§ **WHAT YOU WILL DO**
Return only that part of the material below which starts with the line containing "JOY3 pin VRX: TX -> D8" and goes on through the line containing "JOY3 pin VCC: GND -> 5V", restated exactly.

§ **AVAILABLE RECORDS**
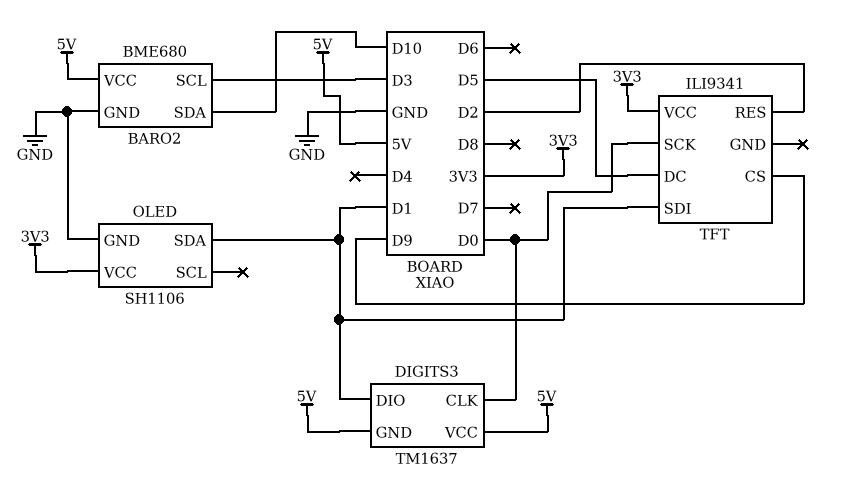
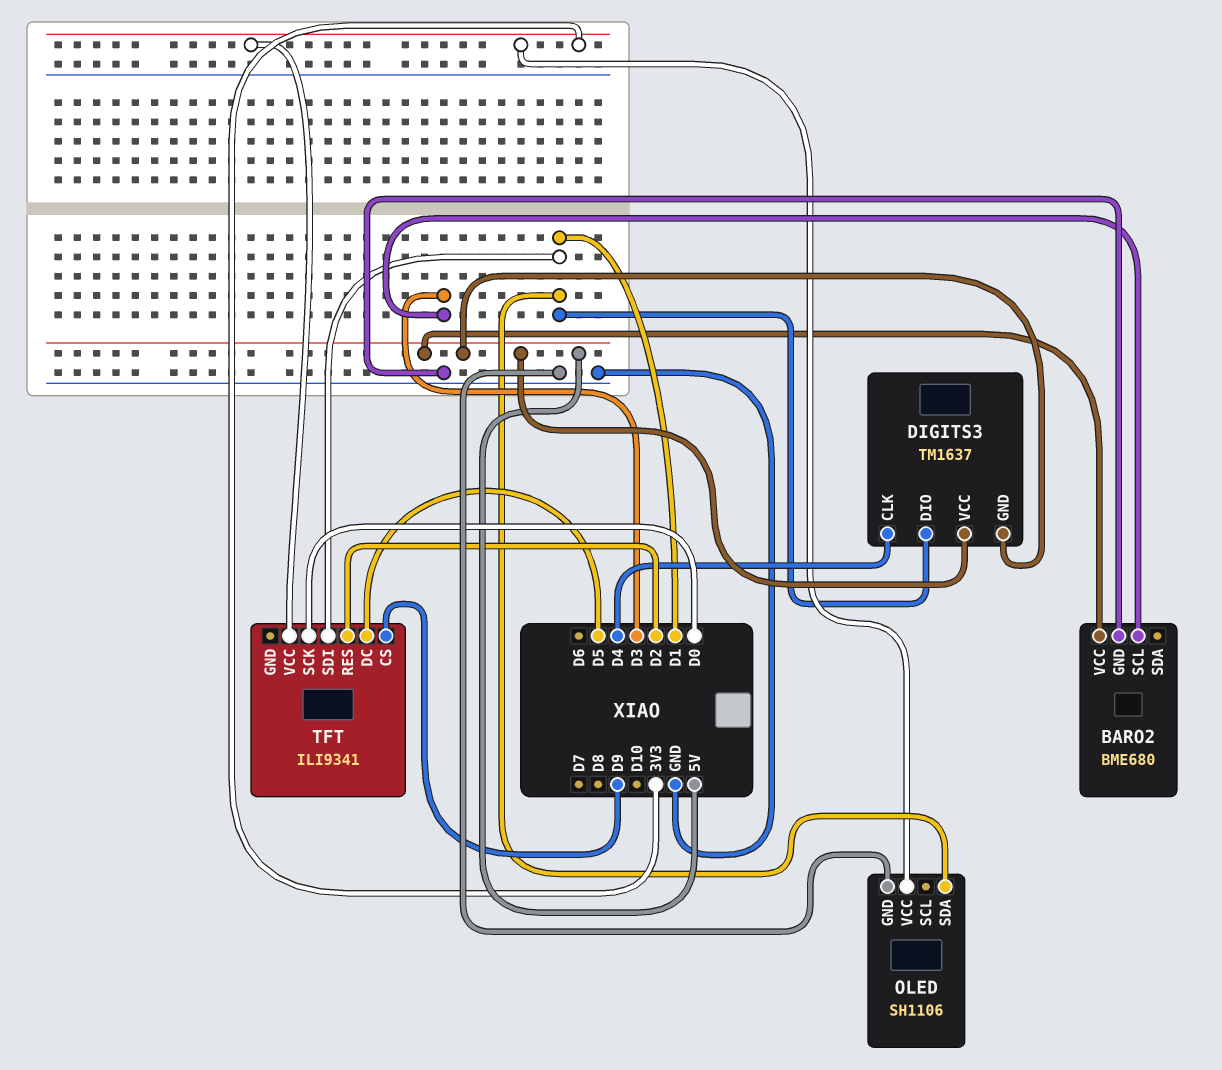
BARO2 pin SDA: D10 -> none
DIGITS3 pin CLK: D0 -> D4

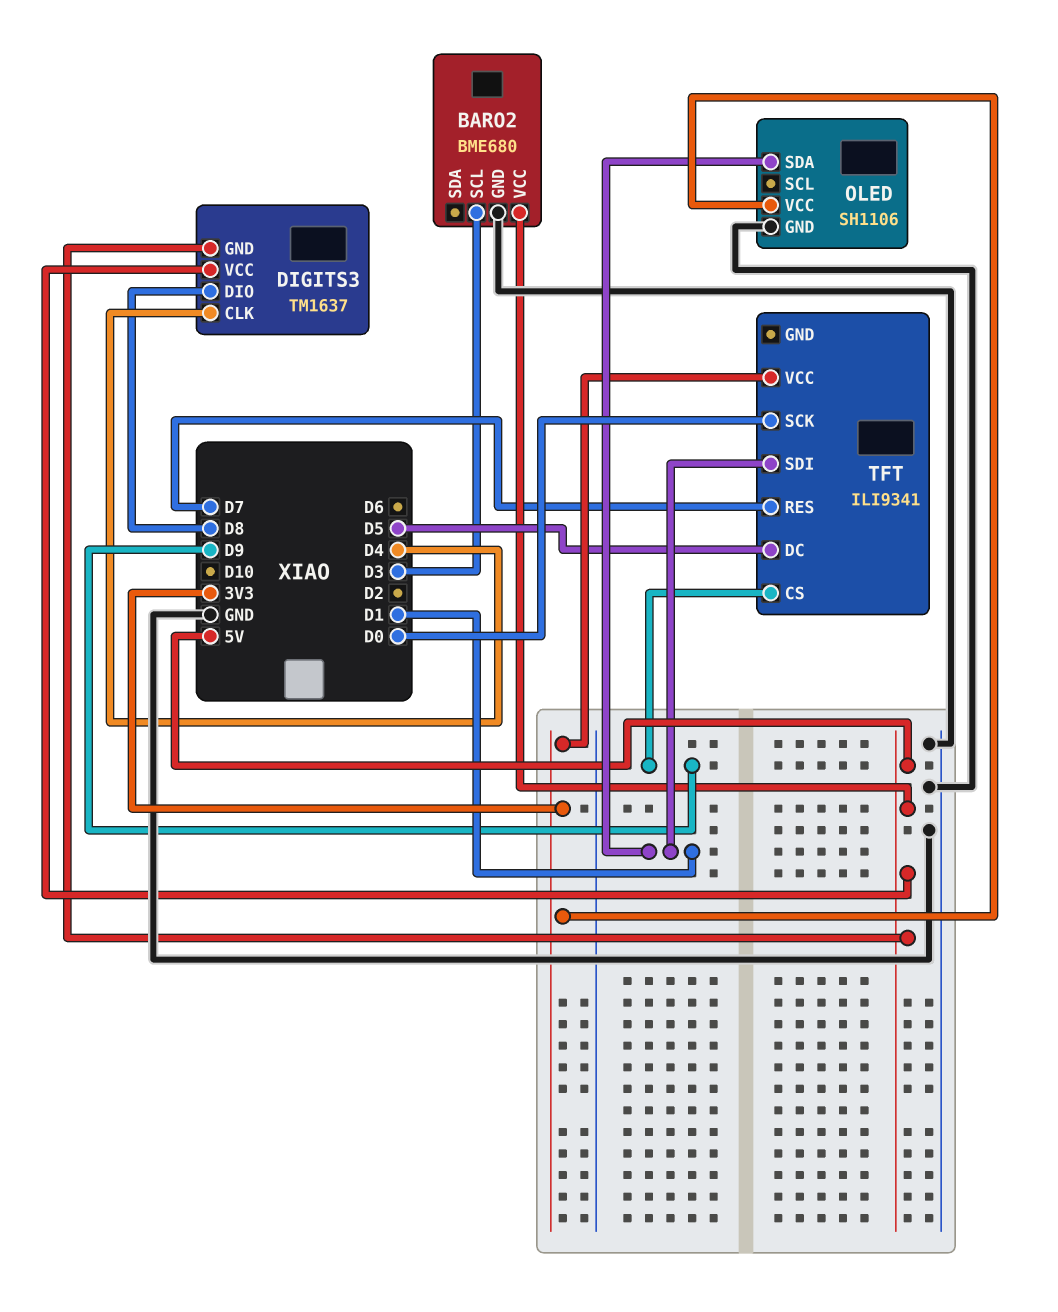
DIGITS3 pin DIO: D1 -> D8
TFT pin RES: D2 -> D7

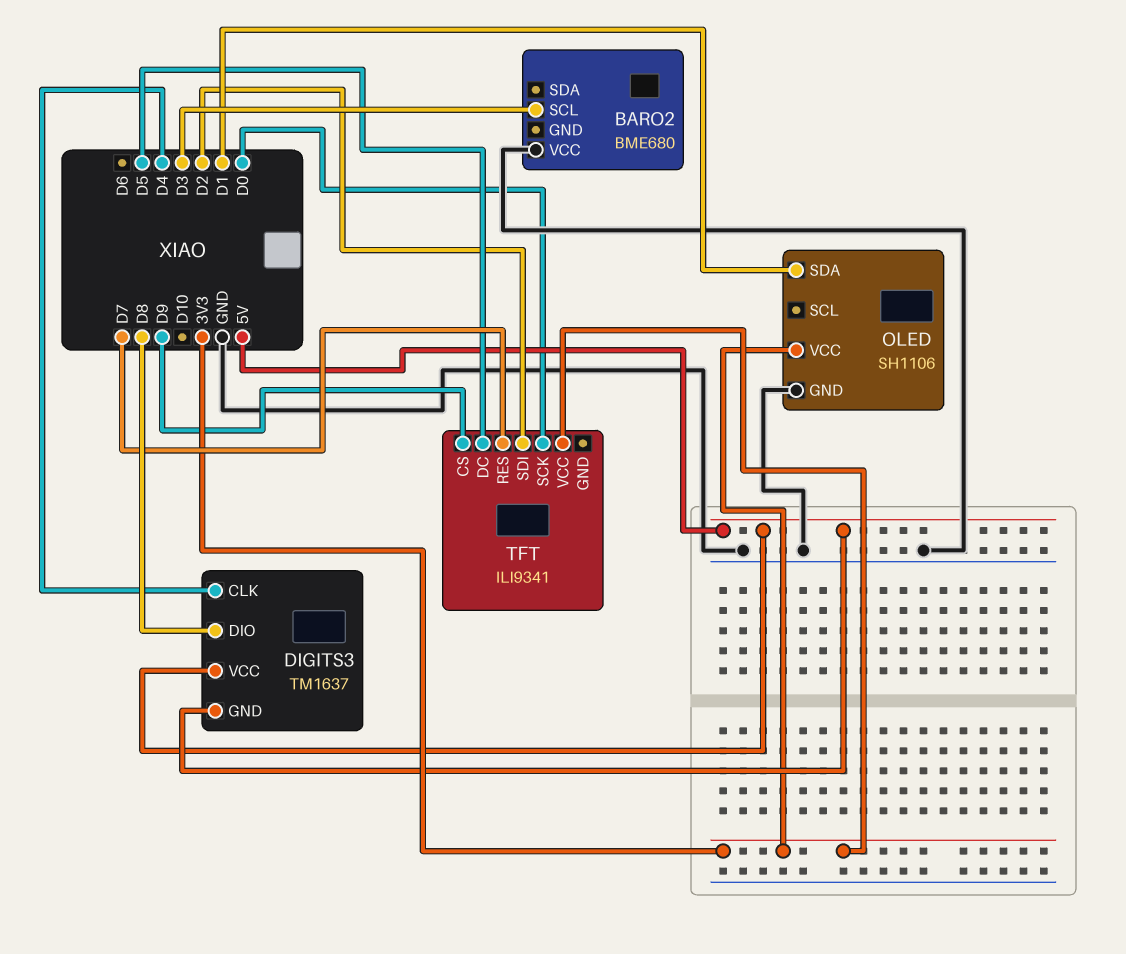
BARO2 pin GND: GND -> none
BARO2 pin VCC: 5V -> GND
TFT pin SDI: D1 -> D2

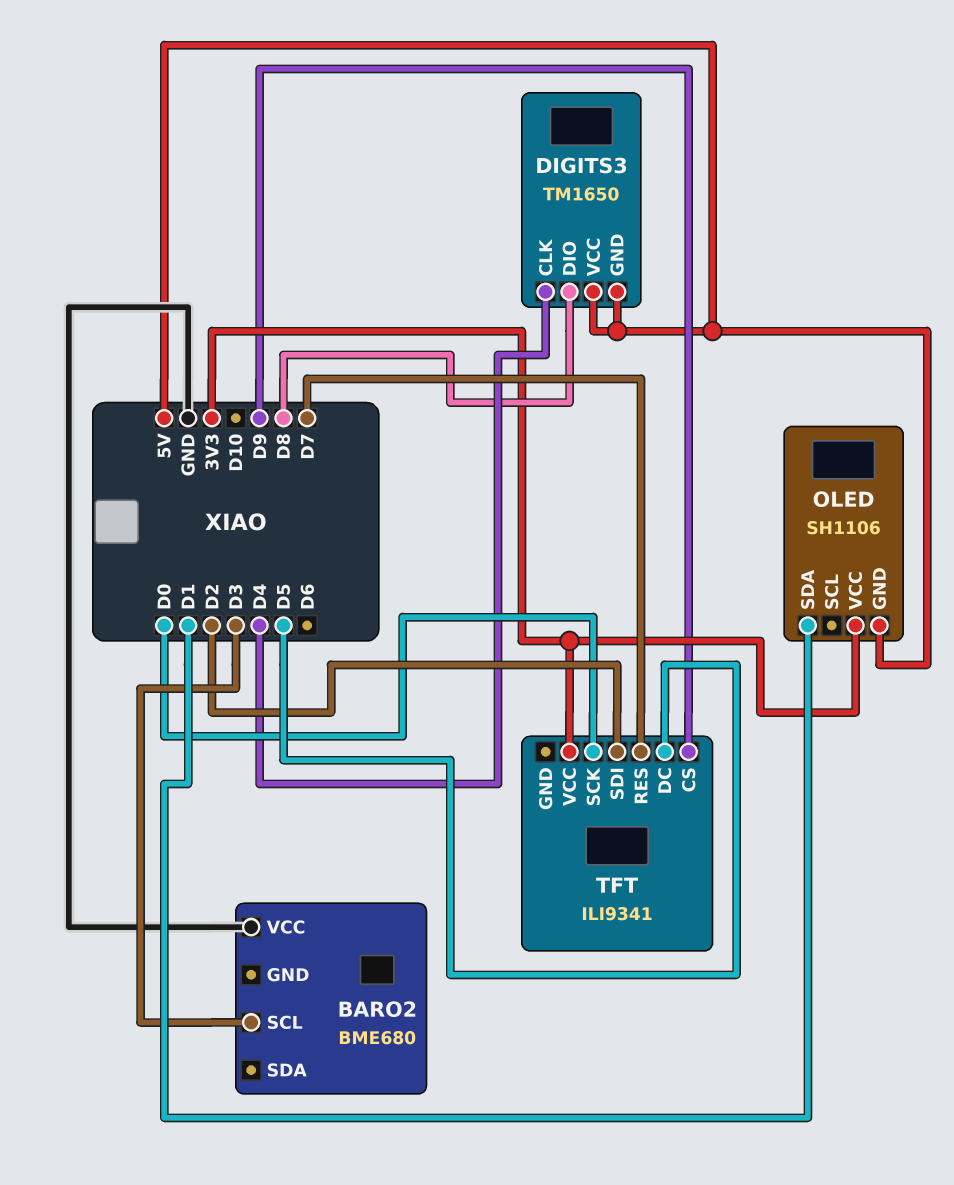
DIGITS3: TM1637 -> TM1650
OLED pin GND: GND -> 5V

* * *

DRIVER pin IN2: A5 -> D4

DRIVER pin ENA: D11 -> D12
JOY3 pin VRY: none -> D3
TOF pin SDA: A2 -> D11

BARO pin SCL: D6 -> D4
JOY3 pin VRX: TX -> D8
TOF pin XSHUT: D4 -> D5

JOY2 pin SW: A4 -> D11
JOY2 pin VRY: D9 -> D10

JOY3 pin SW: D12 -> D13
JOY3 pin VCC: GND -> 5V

--

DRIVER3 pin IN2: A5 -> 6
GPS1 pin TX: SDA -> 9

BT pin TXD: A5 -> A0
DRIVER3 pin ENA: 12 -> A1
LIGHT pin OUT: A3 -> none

§ **WRITTEN SOLUTION**
JOY3 pin VRX: TX -> D8
TOF pin XSHUT: D4 -> D5

JOY2 pin SW: A4 -> D11
JOY2 pin VRY: D9 -> D10

JOY3 pin SW: D12 -> D13
JOY3 pin VCC: GND -> 5V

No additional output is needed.